* [What you are asked to do]: Within the records below, find the line containing "(129, 293) = (453, 547): white". Reproduce it and each line after it exactly, and nothing else.

(Stored data)

+++

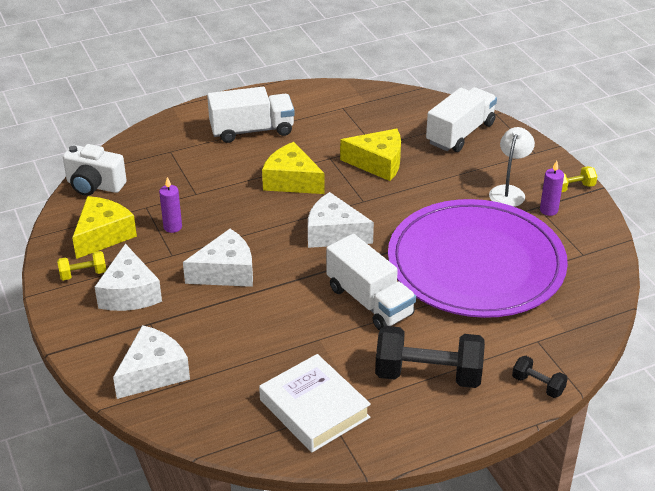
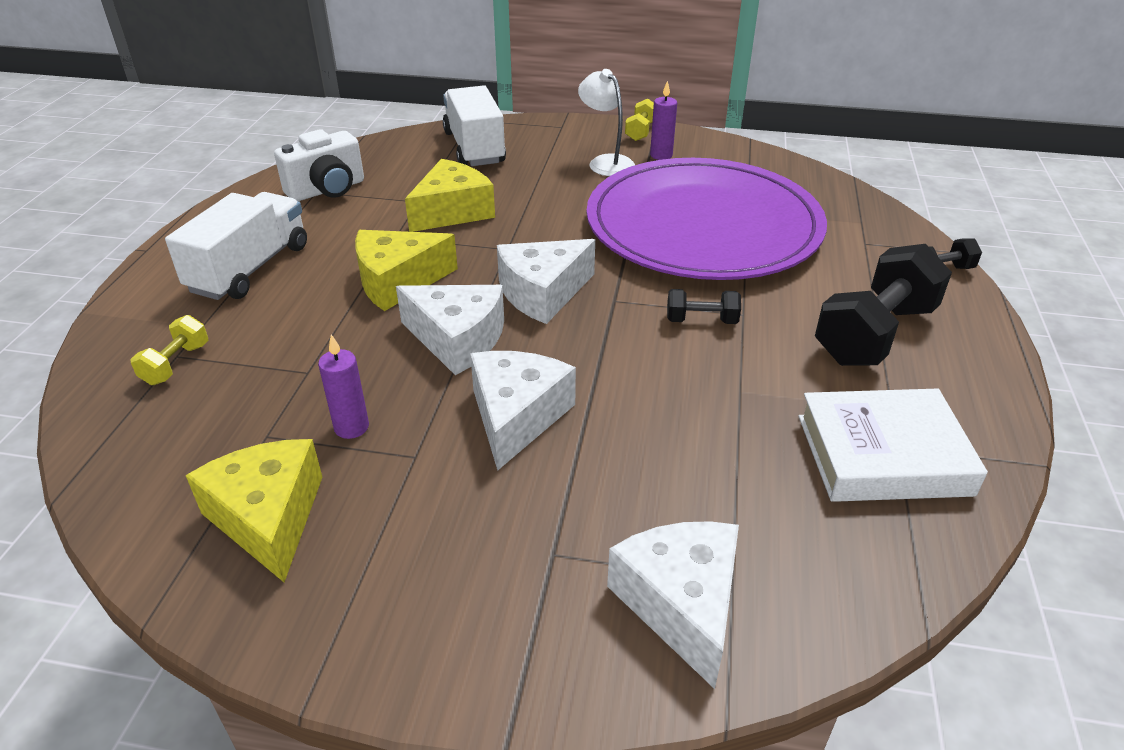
camera: 55 degrees left, 0 degrees up
(83, 274) = (337, 590): yellow dumbbell -> yellow dumbbell (176, 364)
(94, 186) = (129, 473): white camera -> white camera (327, 190)
(129, 293) = (453, 547): white cheese -> white cheese (457, 339)
(369, 301) = (701, 320): white truck -> black dumbbell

+++

* [Answer to the exercise]:
(129, 293) = (453, 547): white cheese -> white cheese (457, 339)
(369, 301) = (701, 320): white truck -> black dumbbell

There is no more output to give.